Data shown.
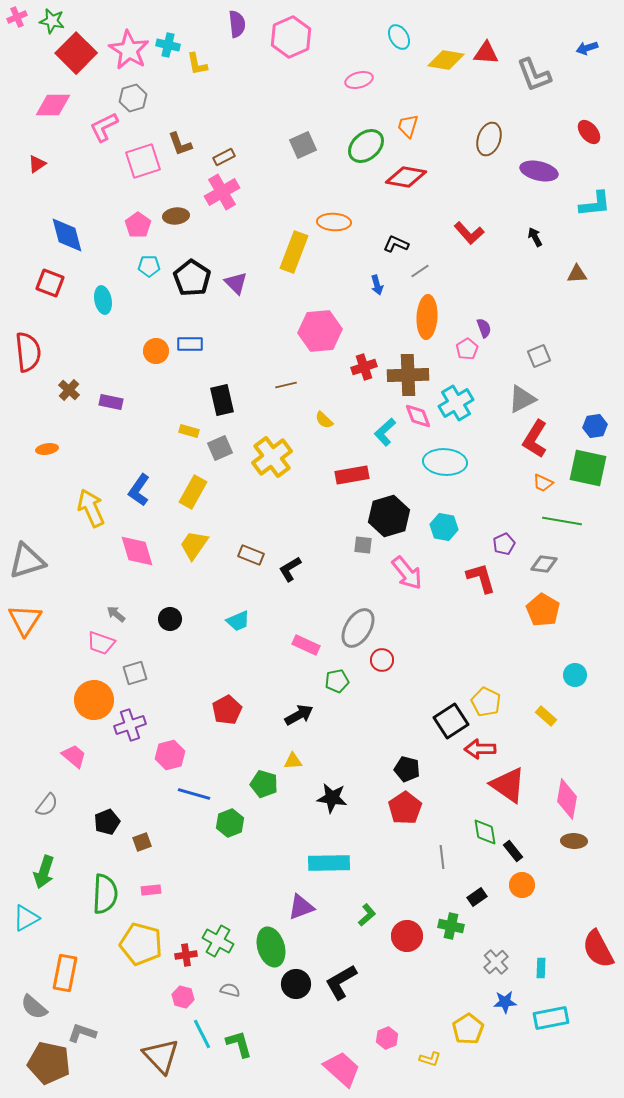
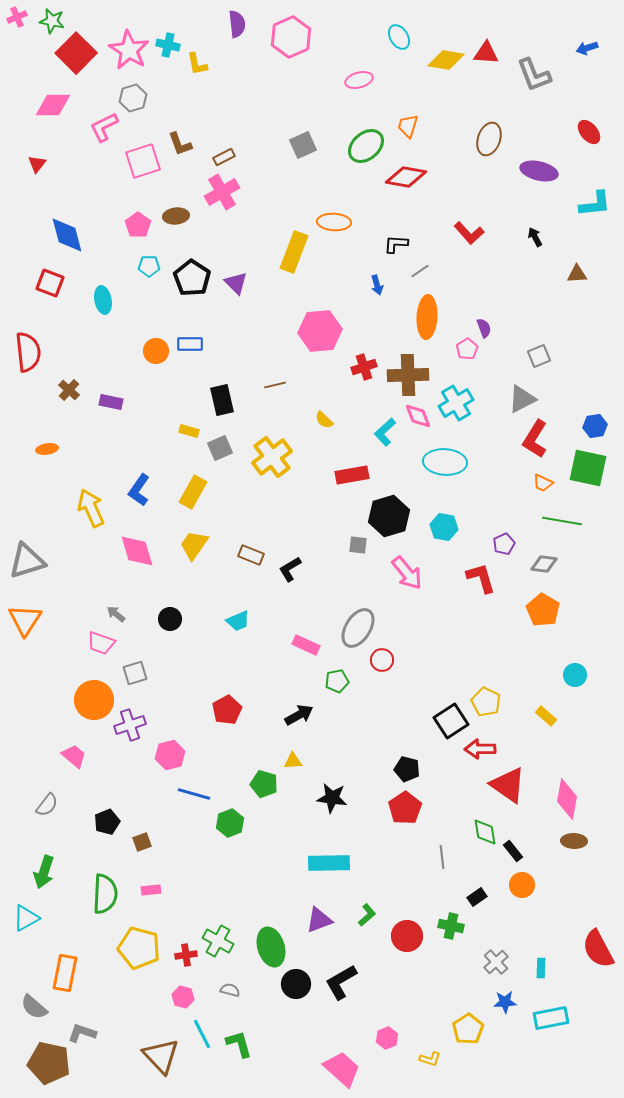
red triangle at (37, 164): rotated 18 degrees counterclockwise
black L-shape at (396, 244): rotated 20 degrees counterclockwise
brown line at (286, 385): moved 11 px left
gray square at (363, 545): moved 5 px left
purple triangle at (301, 907): moved 18 px right, 13 px down
yellow pentagon at (141, 944): moved 2 px left, 4 px down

Task objective. Take each line of the material above that holds the string "down" and copy it.

Response.
purple triangle at (301, 907): moved 18 px right, 13 px down
yellow pentagon at (141, 944): moved 2 px left, 4 px down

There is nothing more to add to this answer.